• [PROBLEM REQUIREMENTS]: Copy, from the listing, every line in which the string "green" is present.

• [EXERCISE DATA]:
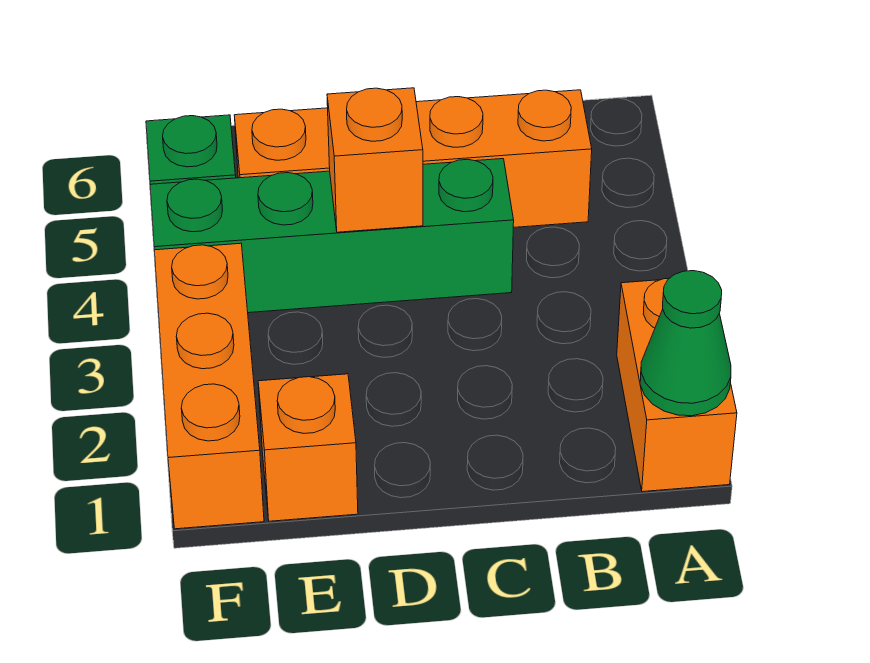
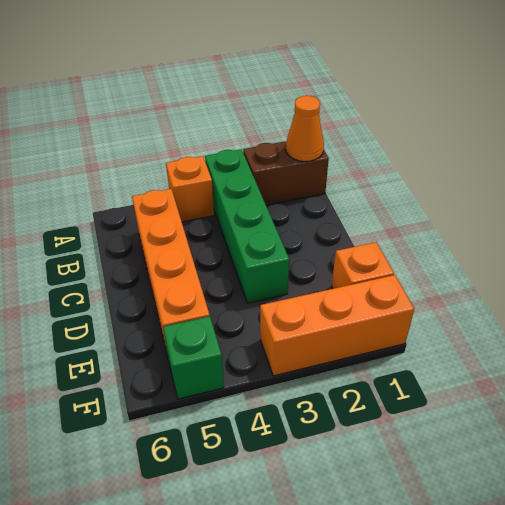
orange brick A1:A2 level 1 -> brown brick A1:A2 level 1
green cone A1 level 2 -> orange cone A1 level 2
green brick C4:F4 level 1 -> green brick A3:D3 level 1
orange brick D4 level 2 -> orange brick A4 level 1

---

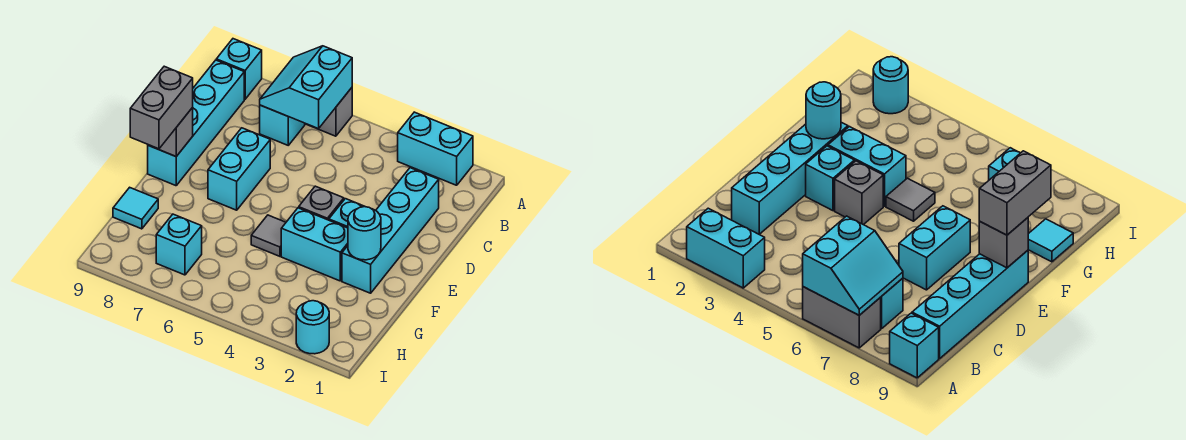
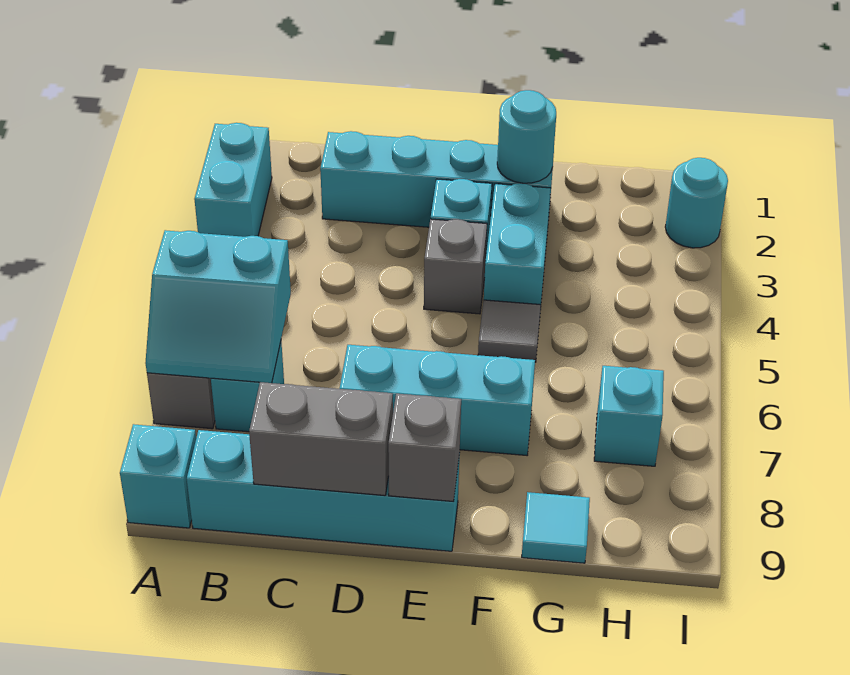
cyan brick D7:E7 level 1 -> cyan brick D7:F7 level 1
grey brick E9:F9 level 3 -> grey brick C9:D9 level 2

• [THE ANSWER]:
green cone A1 level 2 -> orange cone A1 level 2
green brick C4:F4 level 1 -> green brick A3:D3 level 1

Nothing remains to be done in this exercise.